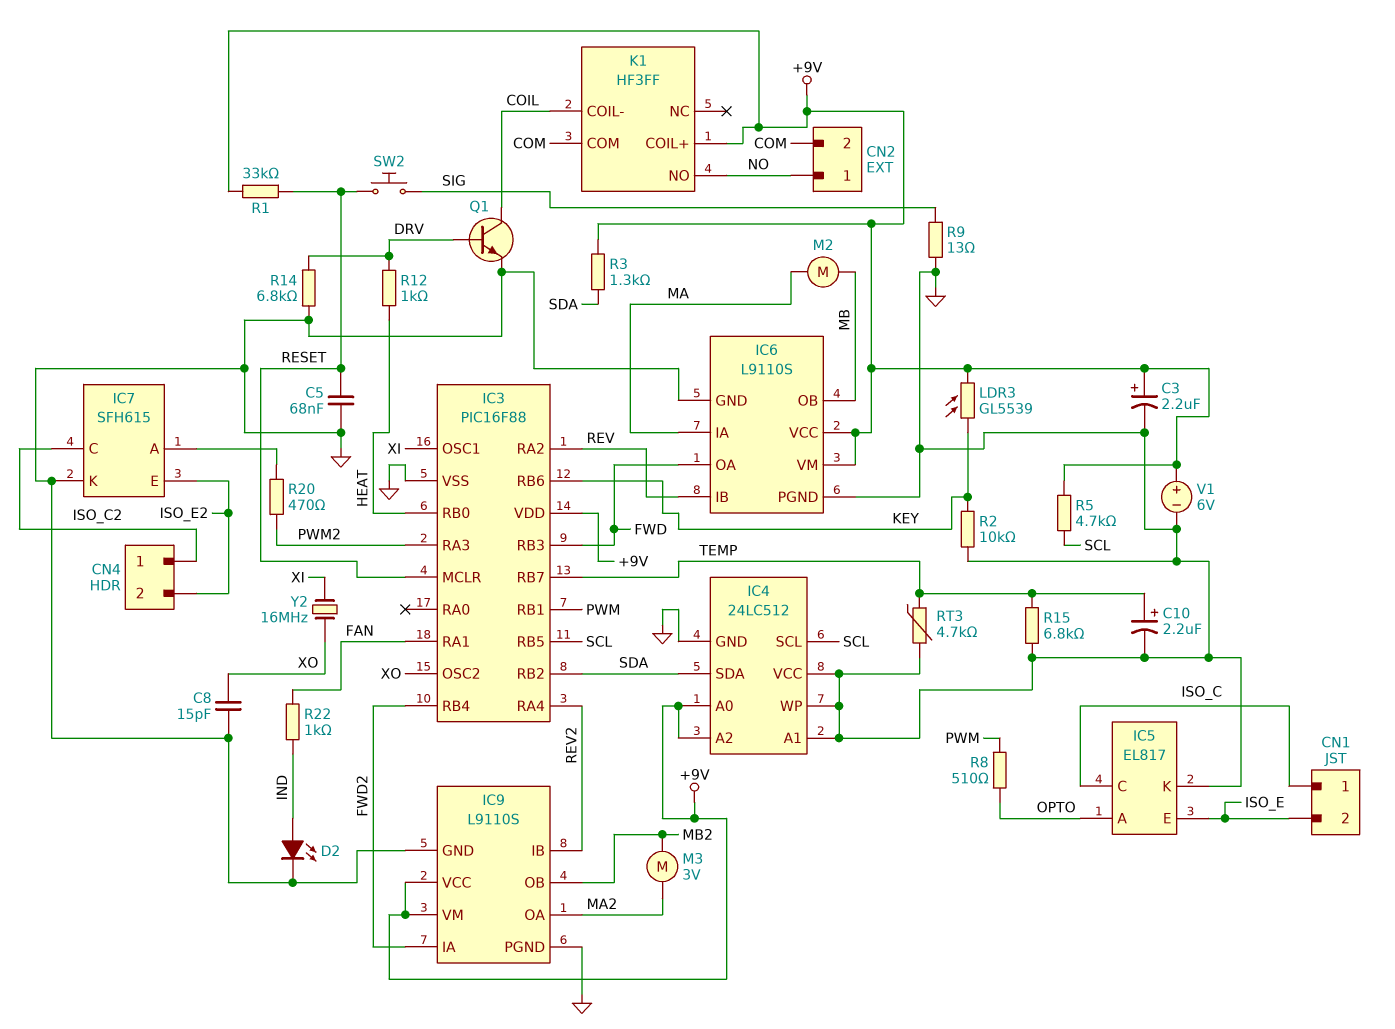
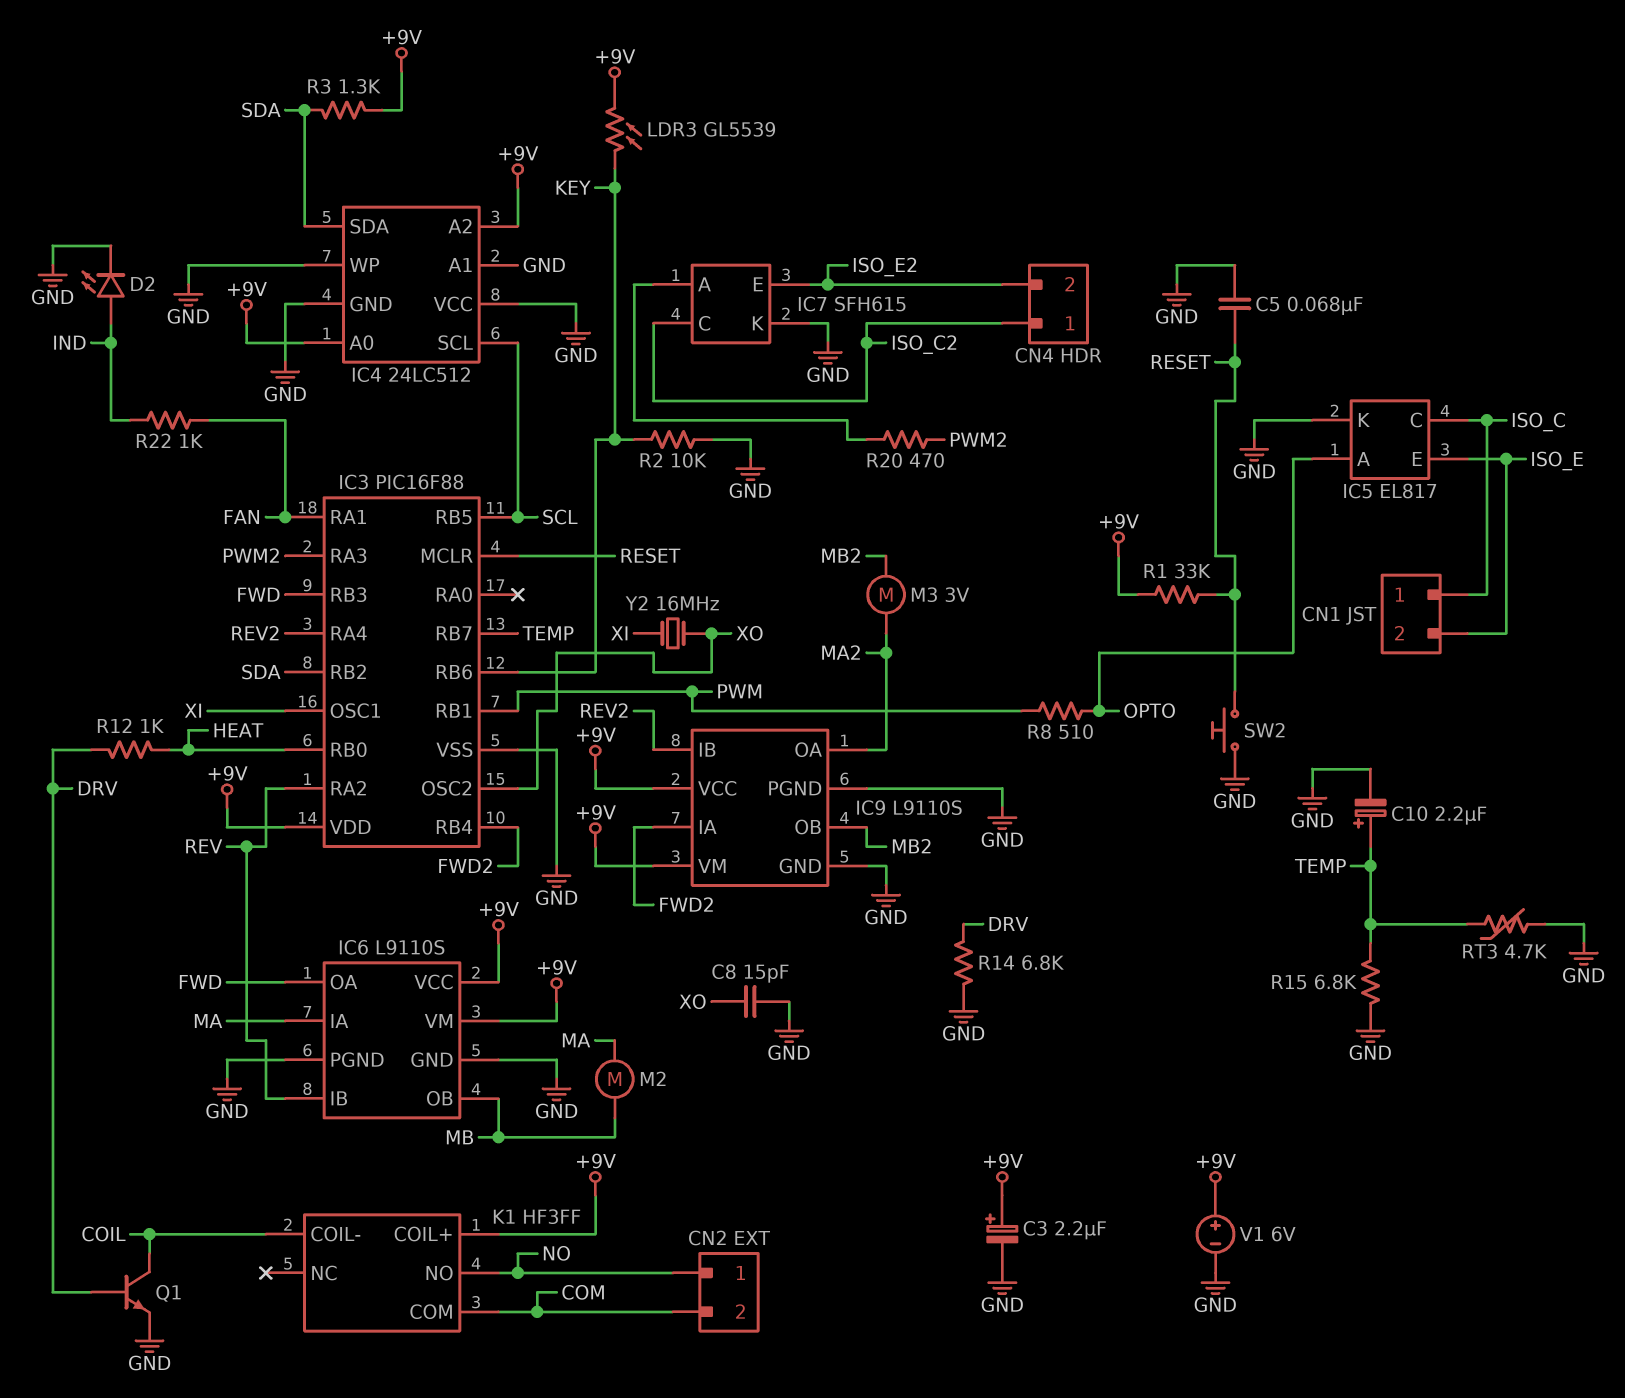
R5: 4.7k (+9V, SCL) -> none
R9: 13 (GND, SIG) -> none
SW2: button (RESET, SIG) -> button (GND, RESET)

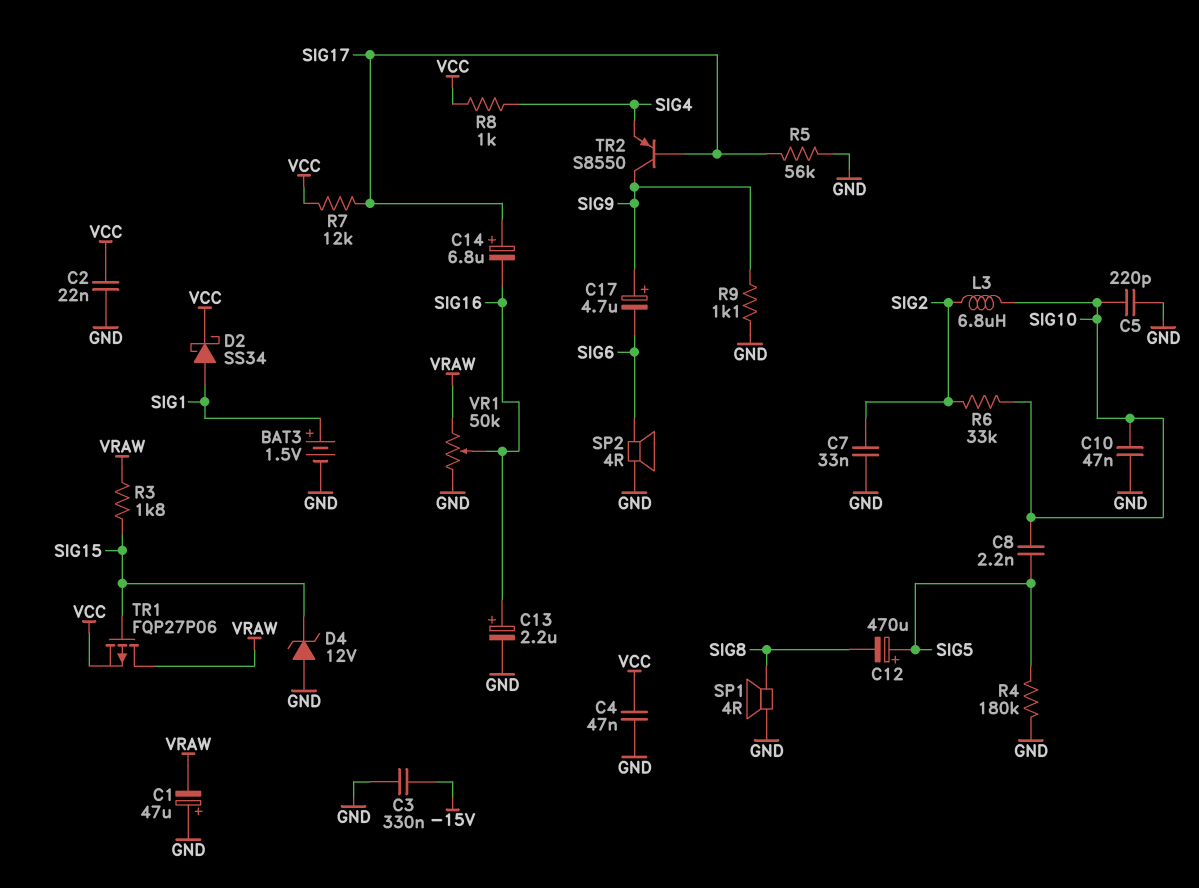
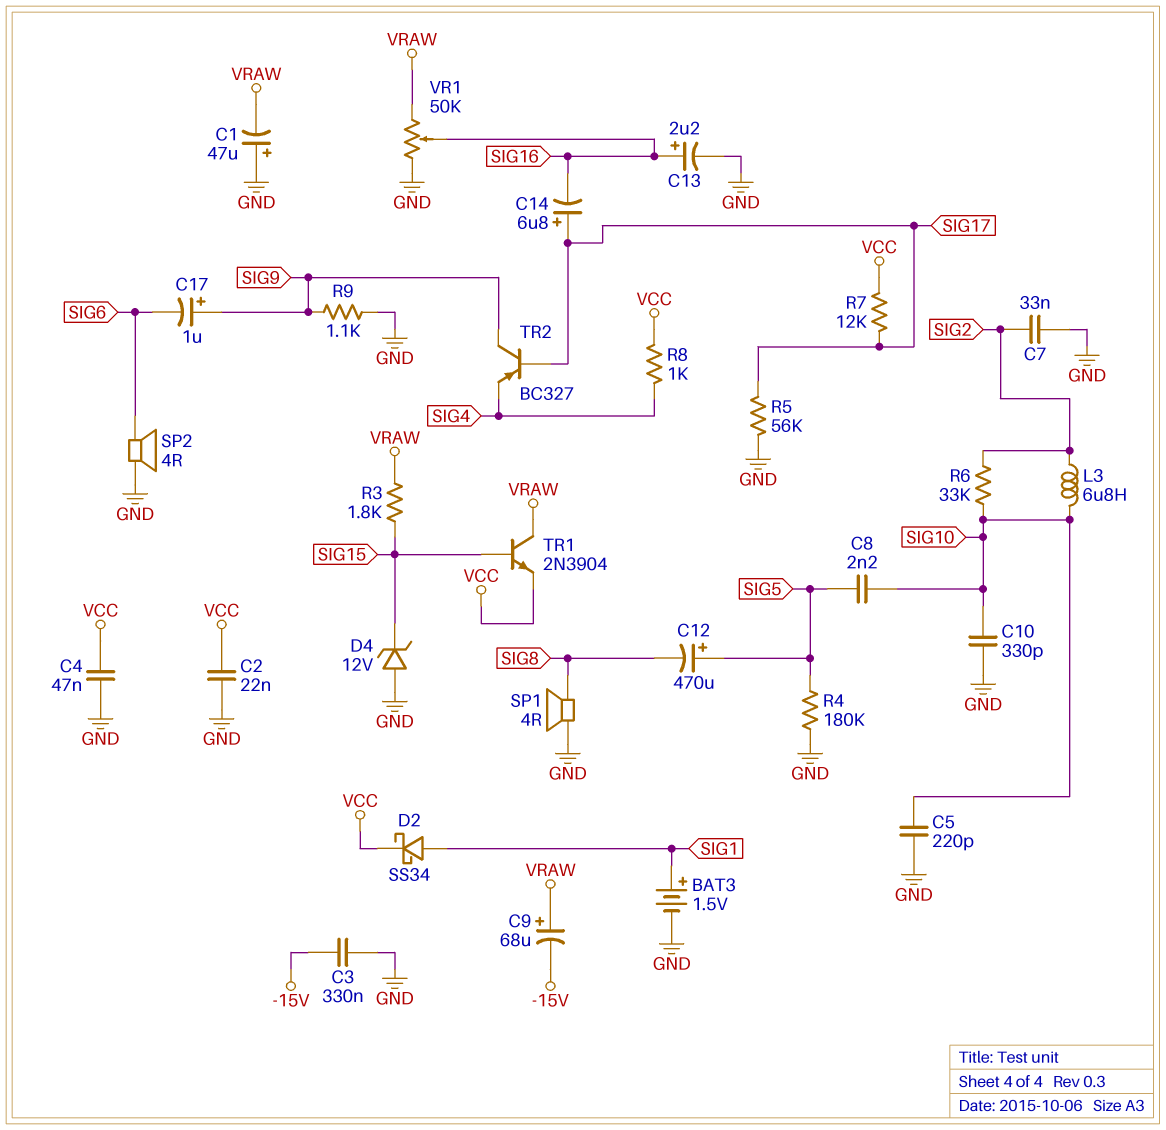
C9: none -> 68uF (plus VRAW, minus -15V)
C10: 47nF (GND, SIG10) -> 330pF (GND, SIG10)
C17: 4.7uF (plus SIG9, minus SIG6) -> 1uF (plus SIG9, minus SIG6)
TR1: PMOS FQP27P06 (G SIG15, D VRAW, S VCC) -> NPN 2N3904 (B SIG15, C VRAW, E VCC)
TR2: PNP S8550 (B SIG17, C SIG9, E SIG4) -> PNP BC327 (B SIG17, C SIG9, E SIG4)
——
» **EXERCISE INSTRUCTIONS**: Reproduce, with the pictures omitted, exactly those lines that run from the line with "R9: 13 (GND, SIG) -> none" to the last line of the material, both ends included.

» **ANSWER BOX**:
R9: 13 (GND, SIG) -> none
SW2: button (RESET, SIG) -> button (GND, RESET)

C9: none -> 68uF (plus VRAW, minus -15V)
C10: 47nF (GND, SIG10) -> 330pF (GND, SIG10)
C17: 4.7uF (plus SIG9, minus SIG6) -> 1uF (plus SIG9, minus SIG6)
TR1: PMOS FQP27P06 (G SIG15, D VRAW, S VCC) -> NPN 2N3904 (B SIG15, C VRAW, E VCC)
TR2: PNP S8550 (B SIG17, C SIG9, E SIG4) -> PNP BC327 (B SIG17, C SIG9, E SIG4)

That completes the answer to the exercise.